### SOURCE DATA
━━━━━━

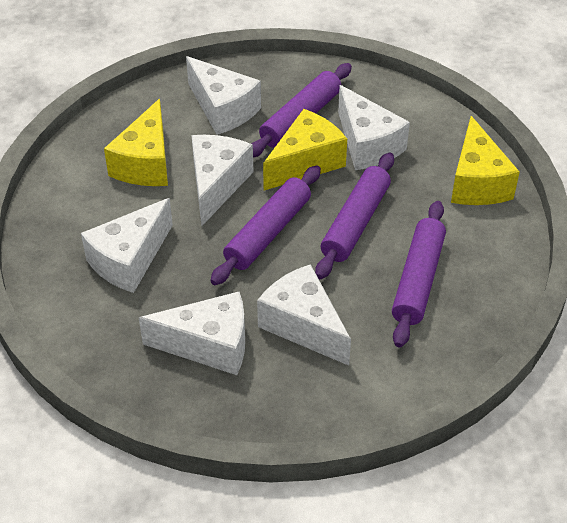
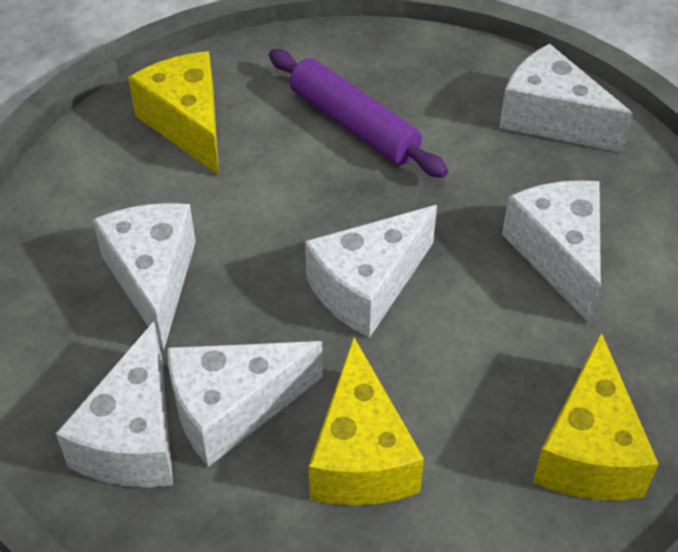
purple rolling pin: 4 -> 1

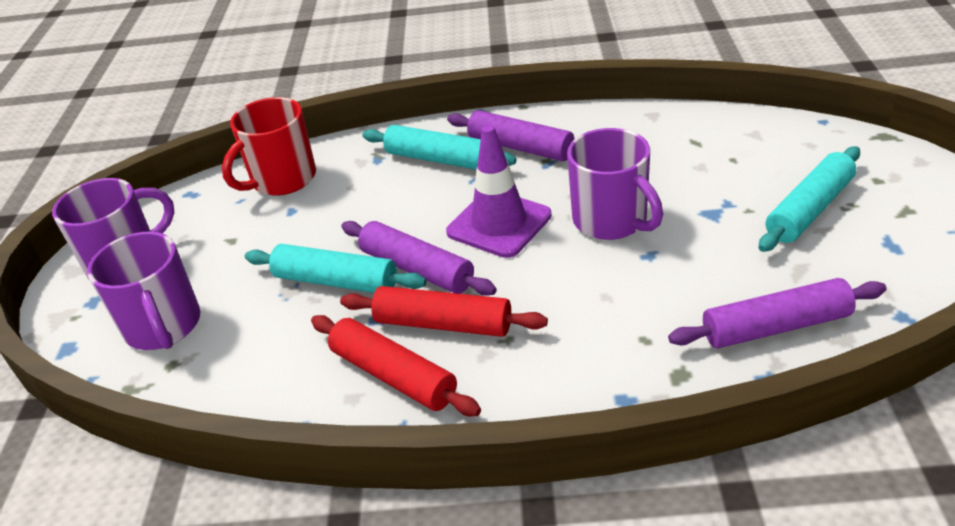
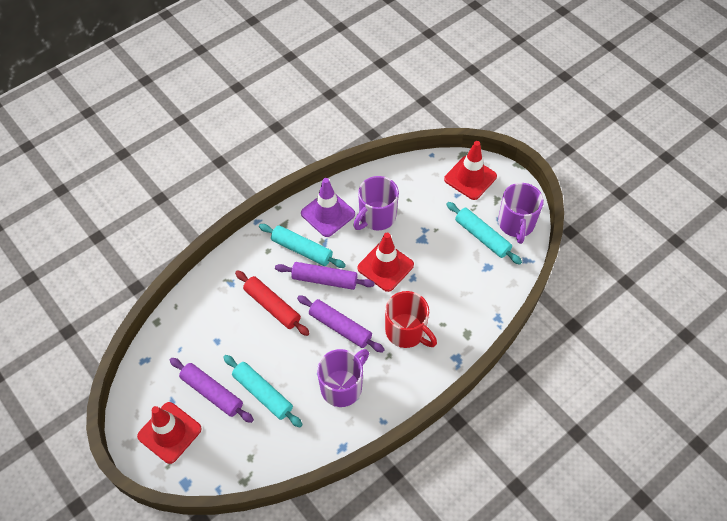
red rolling pin: 2 -> 1
red traffic cone: 0 -> 3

━━━━━━

### ACTIVITY
The answer is the listing above repeated verbatim, minus its images.

### SOLUTION FOR THIS EXERCISE
purple rolling pin: 4 -> 1

red rolling pin: 2 -> 1
red traffic cone: 0 -> 3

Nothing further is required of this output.